PROBLEM DETAILS
Exactly as written, return the entries below, minus any pictures.

EXERCISE INPUT
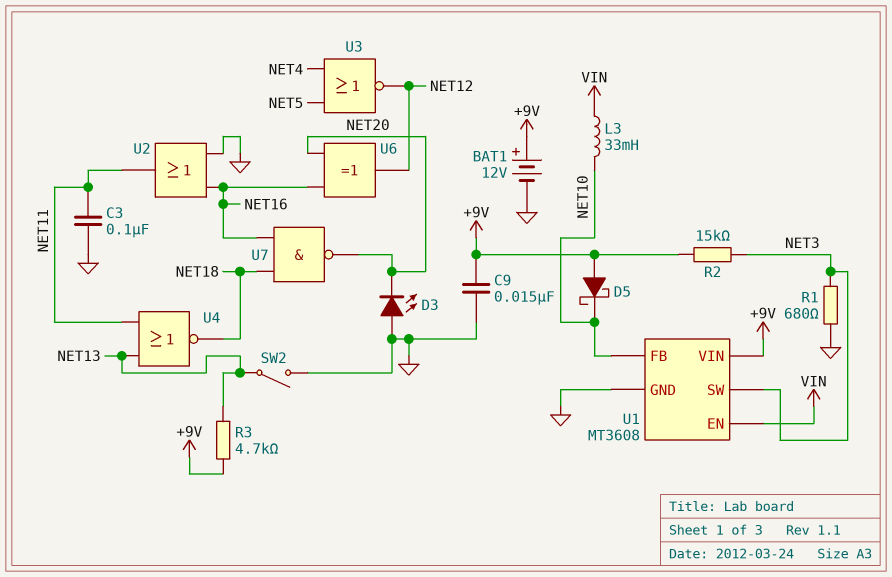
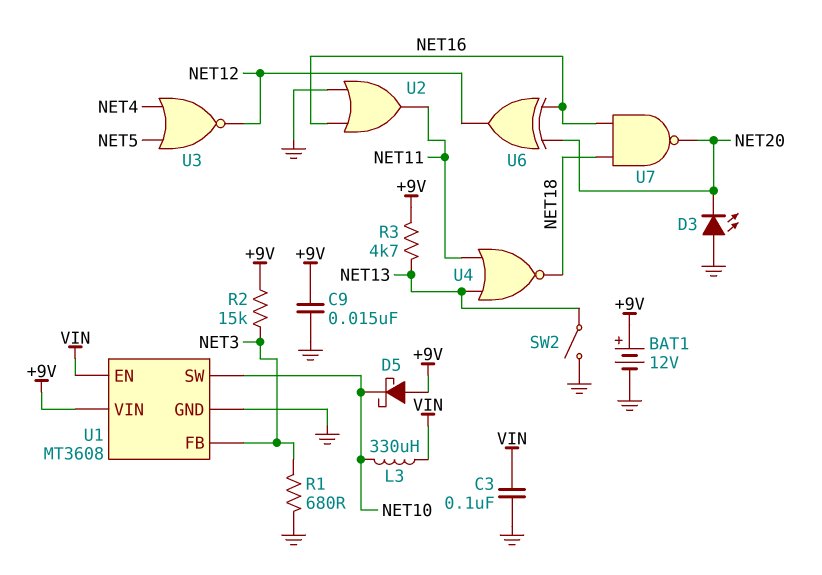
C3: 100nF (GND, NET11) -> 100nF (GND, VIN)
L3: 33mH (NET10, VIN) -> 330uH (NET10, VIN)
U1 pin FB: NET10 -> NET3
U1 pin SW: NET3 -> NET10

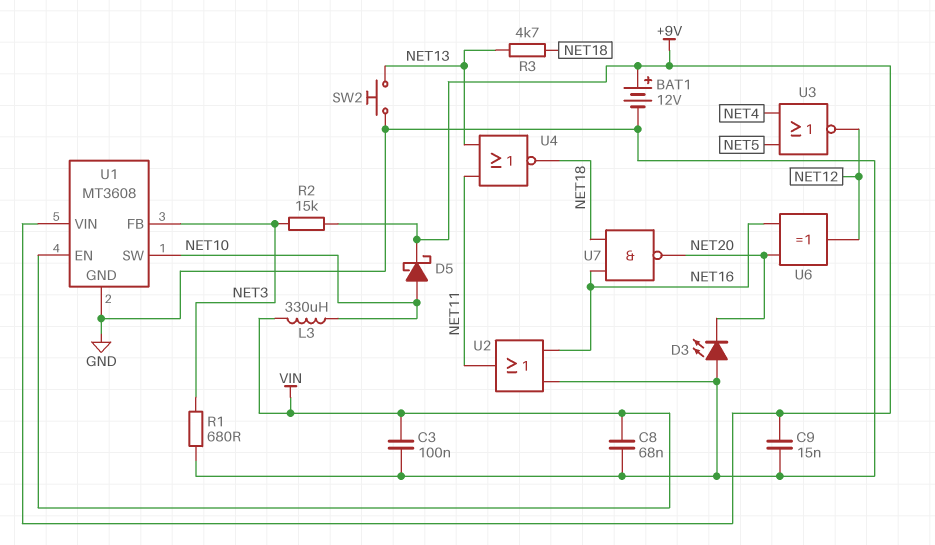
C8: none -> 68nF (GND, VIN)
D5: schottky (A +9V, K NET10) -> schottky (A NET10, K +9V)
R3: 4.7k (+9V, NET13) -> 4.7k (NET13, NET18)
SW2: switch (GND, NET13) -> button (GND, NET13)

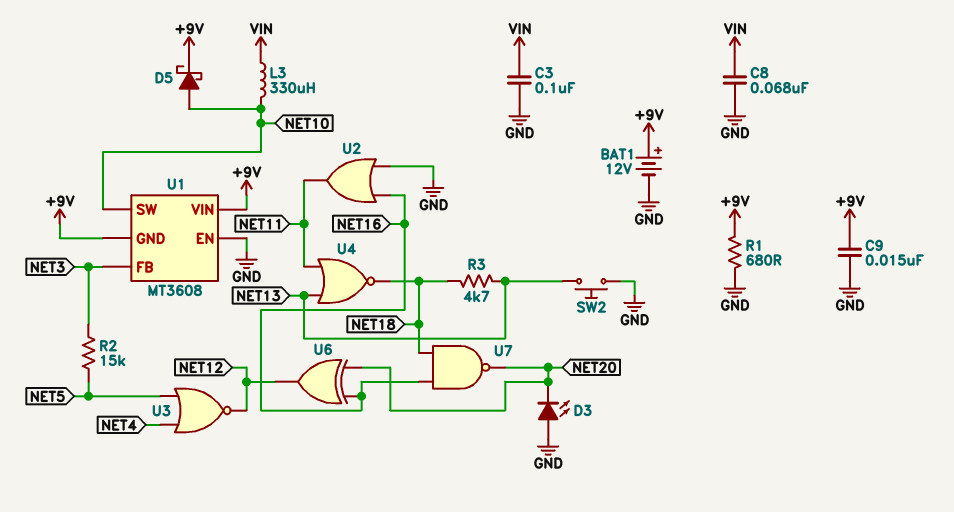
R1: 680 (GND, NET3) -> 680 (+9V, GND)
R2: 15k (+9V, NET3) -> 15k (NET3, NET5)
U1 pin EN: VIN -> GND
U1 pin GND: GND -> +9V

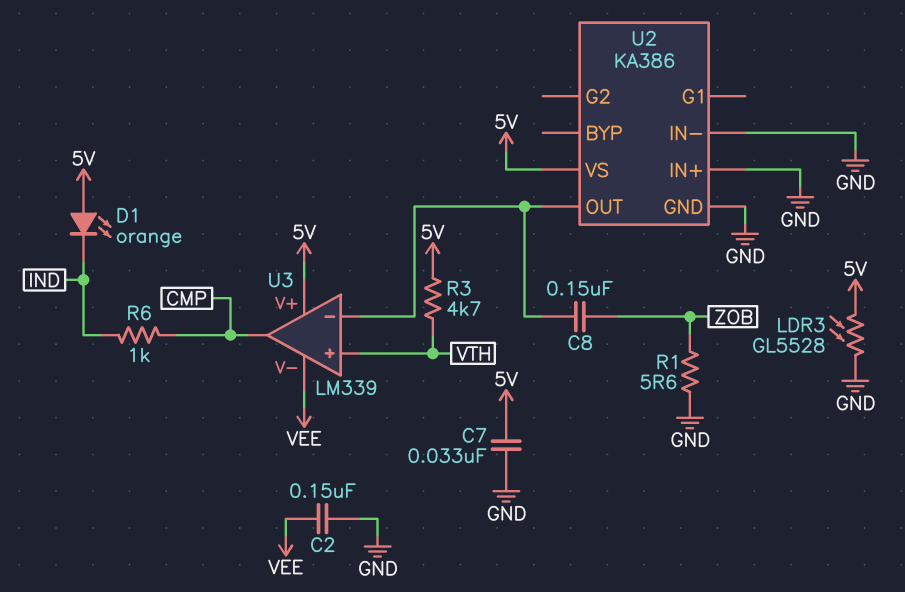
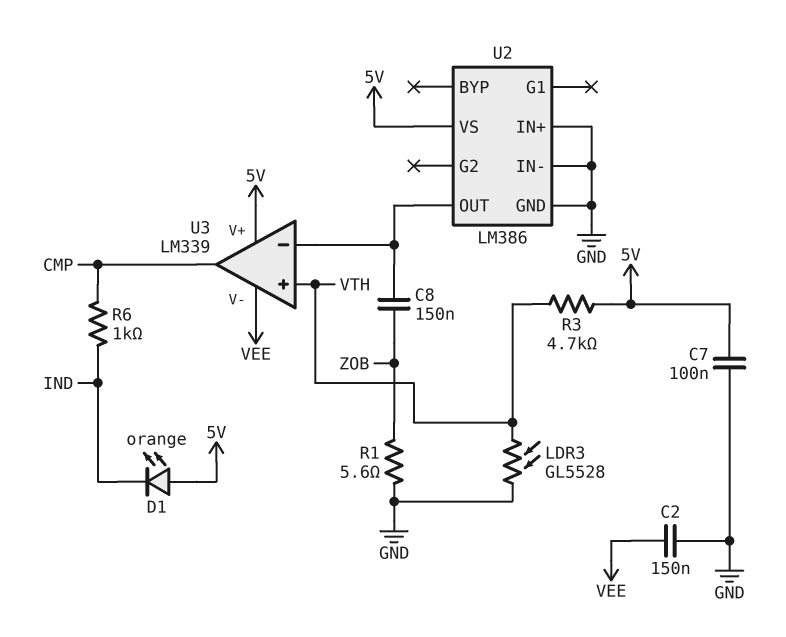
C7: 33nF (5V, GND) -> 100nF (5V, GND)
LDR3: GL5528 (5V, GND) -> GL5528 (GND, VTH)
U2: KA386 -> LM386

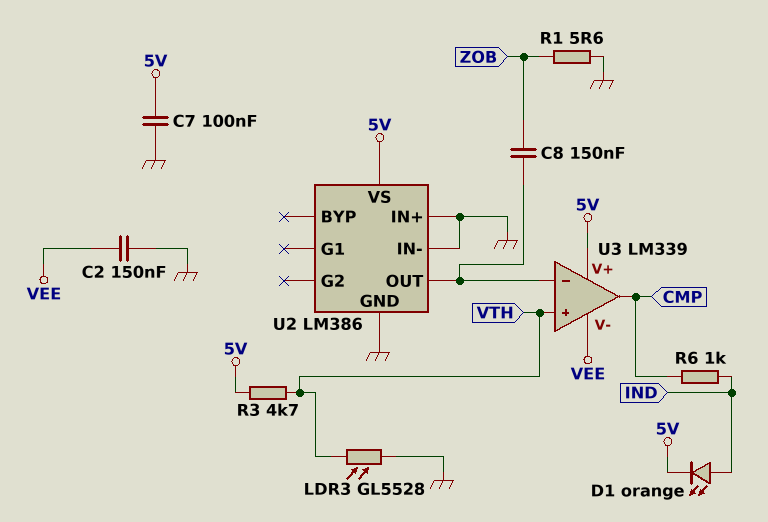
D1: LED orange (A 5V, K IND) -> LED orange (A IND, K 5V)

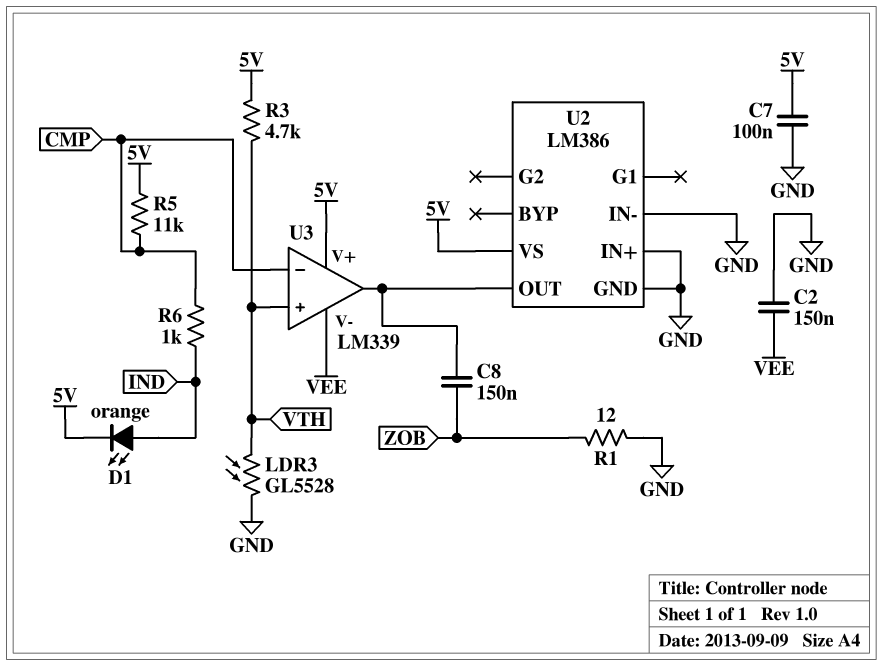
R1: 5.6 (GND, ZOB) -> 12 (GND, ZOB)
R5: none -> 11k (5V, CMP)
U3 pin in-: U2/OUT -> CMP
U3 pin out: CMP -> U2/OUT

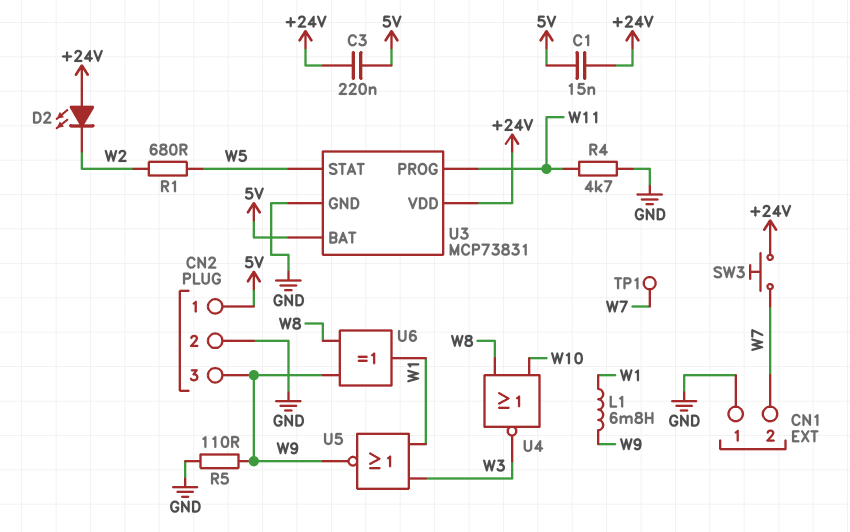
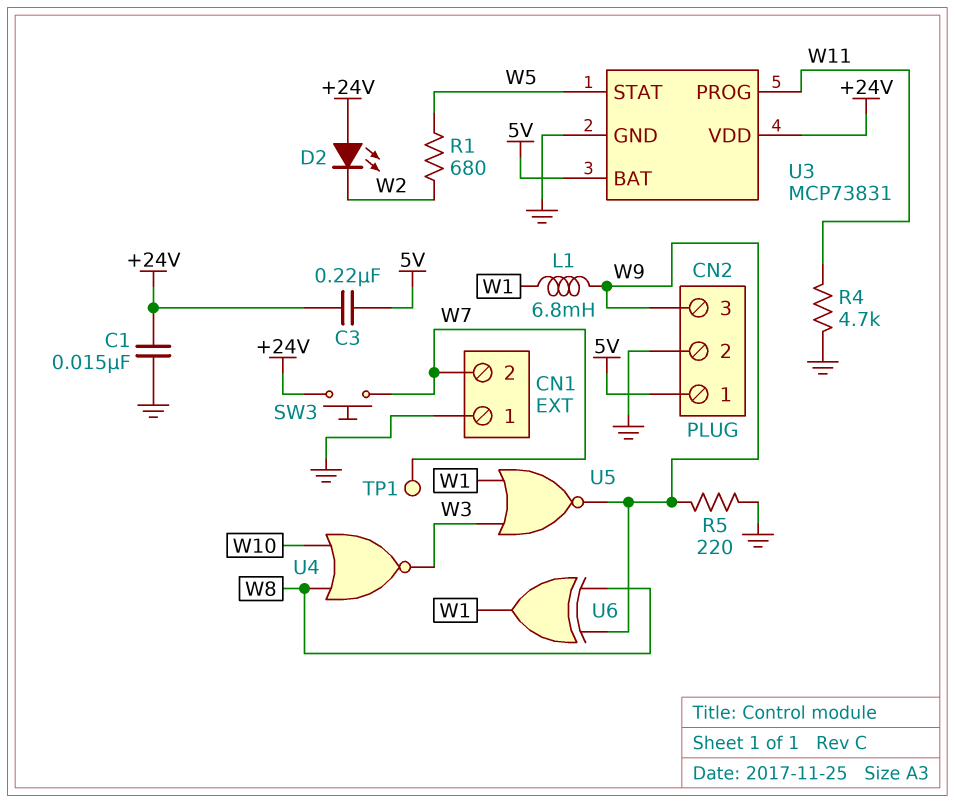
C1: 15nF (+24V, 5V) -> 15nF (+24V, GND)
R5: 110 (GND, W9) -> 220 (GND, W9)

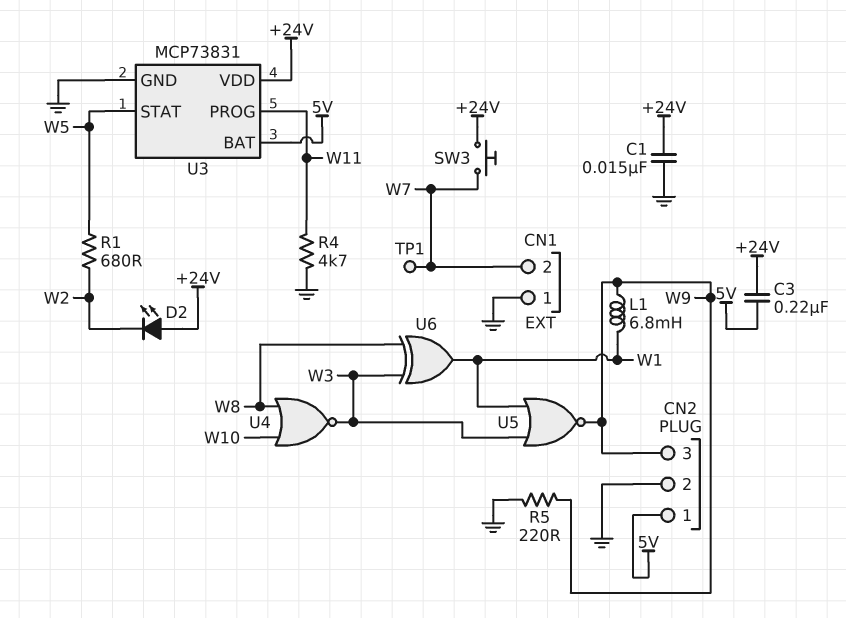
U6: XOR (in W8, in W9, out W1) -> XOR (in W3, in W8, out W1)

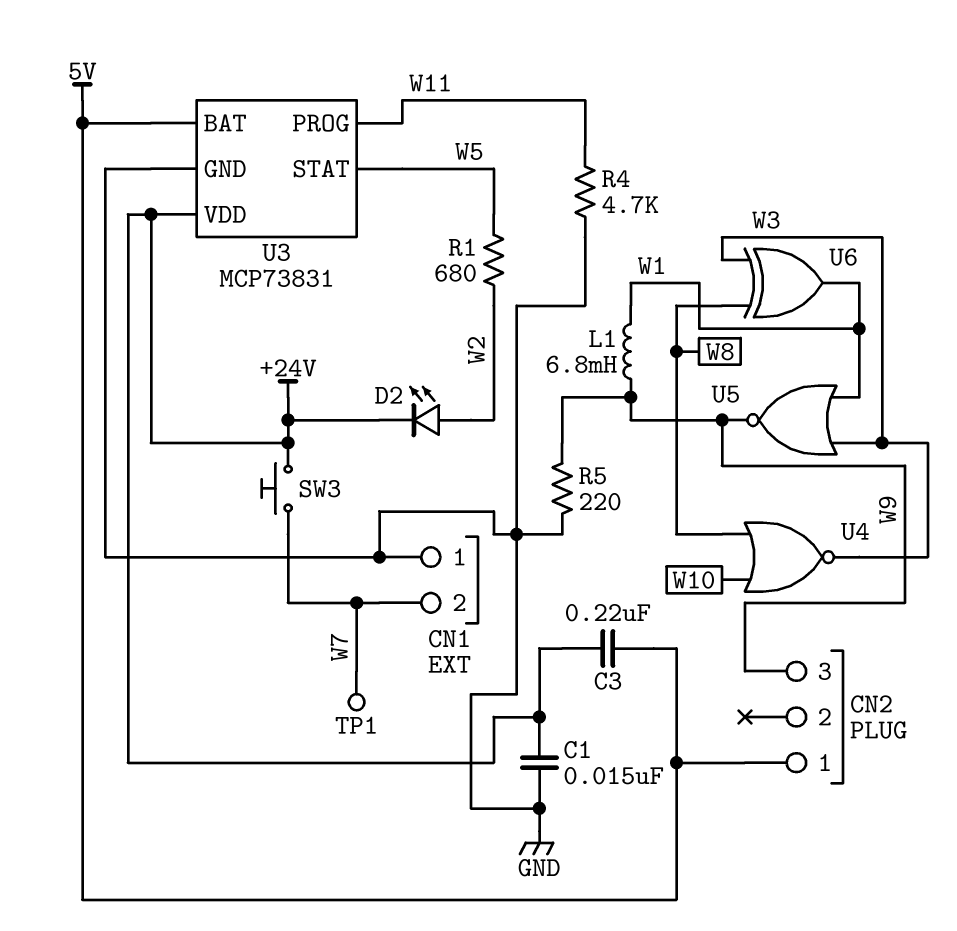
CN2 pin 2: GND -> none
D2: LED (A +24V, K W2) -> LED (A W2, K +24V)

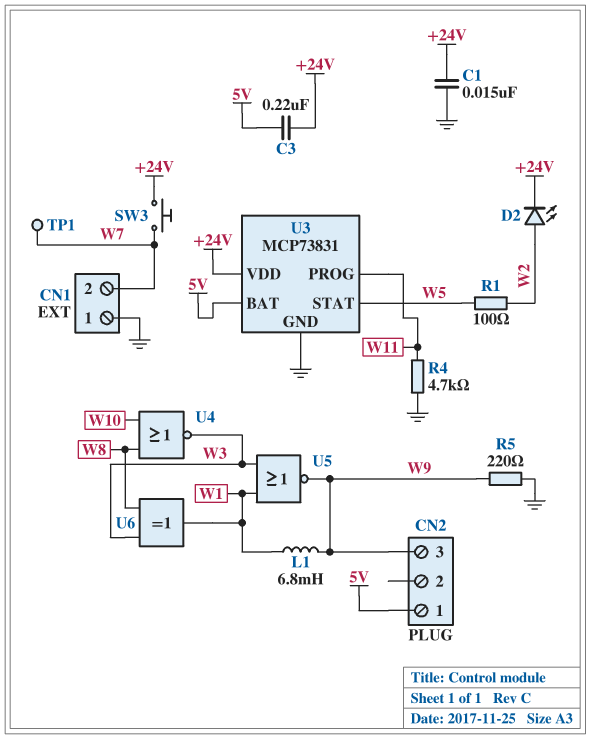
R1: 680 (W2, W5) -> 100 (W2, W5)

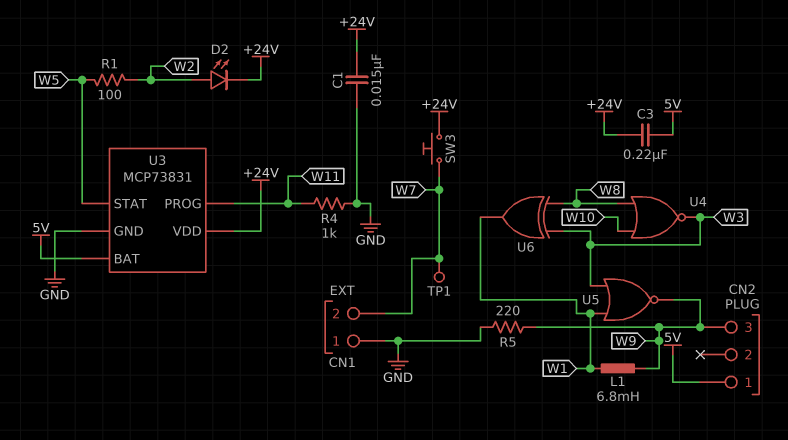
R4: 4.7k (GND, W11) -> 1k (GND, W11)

COMPLETED EXERCISE
C3: 100nF (GND, NET11) -> 100nF (GND, VIN)
L3: 33mH (NET10, VIN) -> 330uH (NET10, VIN)
U1 pin FB: NET10 -> NET3
U1 pin SW: NET3 -> NET10

C8: none -> 68nF (GND, VIN)
D5: schottky (A +9V, K NET10) -> schottky (A NET10, K +9V)
R3: 4.7k (+9V, NET13) -> 4.7k (NET13, NET18)
SW2: switch (GND, NET13) -> button (GND, NET13)

R1: 680 (GND, NET3) -> 680 (+9V, GND)
R2: 15k (+9V, NET3) -> 15k (NET3, NET5)
U1 pin EN: VIN -> GND
U1 pin GND: GND -> +9V

C7: 33nF (5V, GND) -> 100nF (5V, GND)
LDR3: GL5528 (5V, GND) -> GL5528 (GND, VTH)
U2: KA386 -> LM386

D1: LED orange (A 5V, K IND) -> LED orange (A IND, K 5V)

R1: 5.6 (GND, ZOB) -> 12 (GND, ZOB)
R5: none -> 11k (5V, CMP)
U3 pin in-: U2/OUT -> CMP
U3 pin out: CMP -> U2/OUT

C1: 15nF (+24V, 5V) -> 15nF (+24V, GND)
R5: 110 (GND, W9) -> 220 (GND, W9)

U6: XOR (in W8, in W9, out W1) -> XOR (in W3, in W8, out W1)

CN2 pin 2: GND -> none
D2: LED (A +24V, K W2) -> LED (A W2, K +24V)

R1: 680 (W2, W5) -> 100 (W2, W5)

R4: 4.7k (GND, W11) -> 1k (GND, W11)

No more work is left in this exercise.